[Object correspondence data]

>>

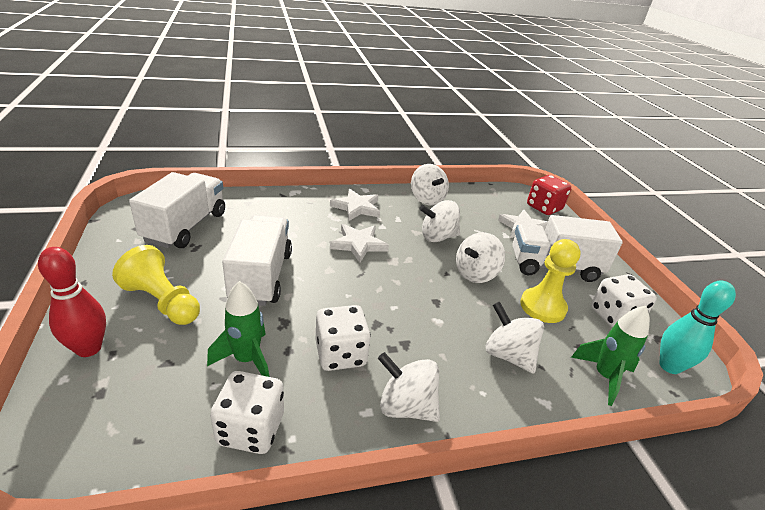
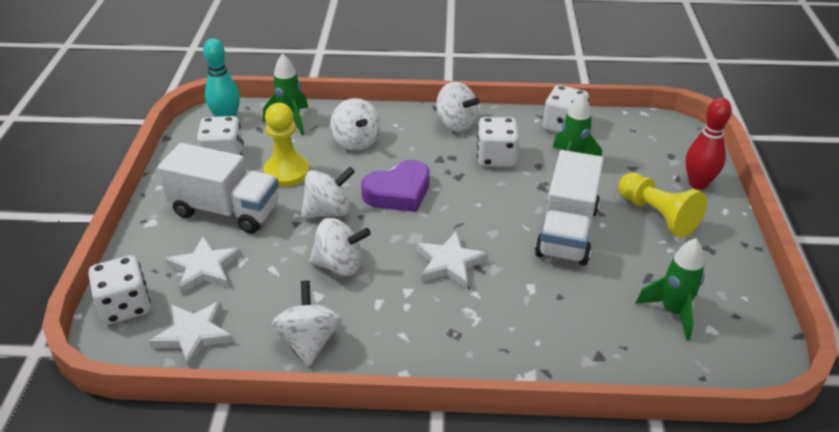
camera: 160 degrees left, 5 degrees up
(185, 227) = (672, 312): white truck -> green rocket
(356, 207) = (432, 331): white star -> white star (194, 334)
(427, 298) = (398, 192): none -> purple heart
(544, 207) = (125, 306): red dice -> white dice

<<

-- PROBLEM STATEMENT --
Leaving out any images, restate every record word for word.

-- OUTPUT --
camera: 160 degrees left, 5 degrees up
(185, 227) = (672, 312): white truck -> green rocket
(356, 207) = (432, 331): white star -> white star (194, 334)
(427, 298) = (398, 192): none -> purple heart
(544, 207) = (125, 306): red dice -> white dice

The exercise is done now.